- **Task to complete**:
Nothing outside the range is wanted. Repeat exactly the lines below from the one with "(514, 334) = (418, 413): brown" through the one with "(751, 199) = (442, 158): purple".

- **Entries supplied**:
= = = =
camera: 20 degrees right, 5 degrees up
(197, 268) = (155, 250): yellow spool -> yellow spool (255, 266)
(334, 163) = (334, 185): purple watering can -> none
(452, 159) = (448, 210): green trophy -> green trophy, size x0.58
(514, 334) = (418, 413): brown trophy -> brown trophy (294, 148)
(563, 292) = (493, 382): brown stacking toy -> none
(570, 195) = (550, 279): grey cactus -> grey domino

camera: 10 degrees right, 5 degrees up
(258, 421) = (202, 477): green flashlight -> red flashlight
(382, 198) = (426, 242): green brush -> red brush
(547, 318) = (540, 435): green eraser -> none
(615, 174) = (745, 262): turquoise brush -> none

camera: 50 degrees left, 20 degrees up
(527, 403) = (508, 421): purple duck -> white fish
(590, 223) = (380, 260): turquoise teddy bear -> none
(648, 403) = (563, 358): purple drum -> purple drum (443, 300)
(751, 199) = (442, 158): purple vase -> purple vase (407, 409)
= = = =
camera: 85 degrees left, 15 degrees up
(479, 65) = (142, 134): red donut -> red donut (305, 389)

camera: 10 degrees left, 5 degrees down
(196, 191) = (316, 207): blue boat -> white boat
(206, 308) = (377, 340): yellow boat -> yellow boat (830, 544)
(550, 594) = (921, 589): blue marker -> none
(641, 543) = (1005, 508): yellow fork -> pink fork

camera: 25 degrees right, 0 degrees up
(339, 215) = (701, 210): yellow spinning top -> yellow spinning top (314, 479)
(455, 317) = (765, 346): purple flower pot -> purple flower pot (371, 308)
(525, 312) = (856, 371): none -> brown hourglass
= = = =
- **Result**:
(514, 334) = (418, 413): brown trophy -> brown trophy (294, 148)
(563, 292) = (493, 382): brown stacking toy -> none
(570, 195) = (550, 279): grey cactus -> grey domino

camera: 10 degrees right, 5 degrees up
(258, 421) = (202, 477): green flashlight -> red flashlight
(382, 198) = (426, 242): green brush -> red brush
(547, 318) = (540, 435): green eraser -> none
(615, 174) = (745, 262): turquoise brush -> none

camera: 50 degrees left, 20 degrees up
(527, 403) = (508, 421): purple duck -> white fish
(590, 223) = (380, 260): turquoise teddy bear -> none
(648, 403) = (563, 358): purple drum -> purple drum (443, 300)
(751, 199) = (442, 158): purple vase -> purple vase (407, 409)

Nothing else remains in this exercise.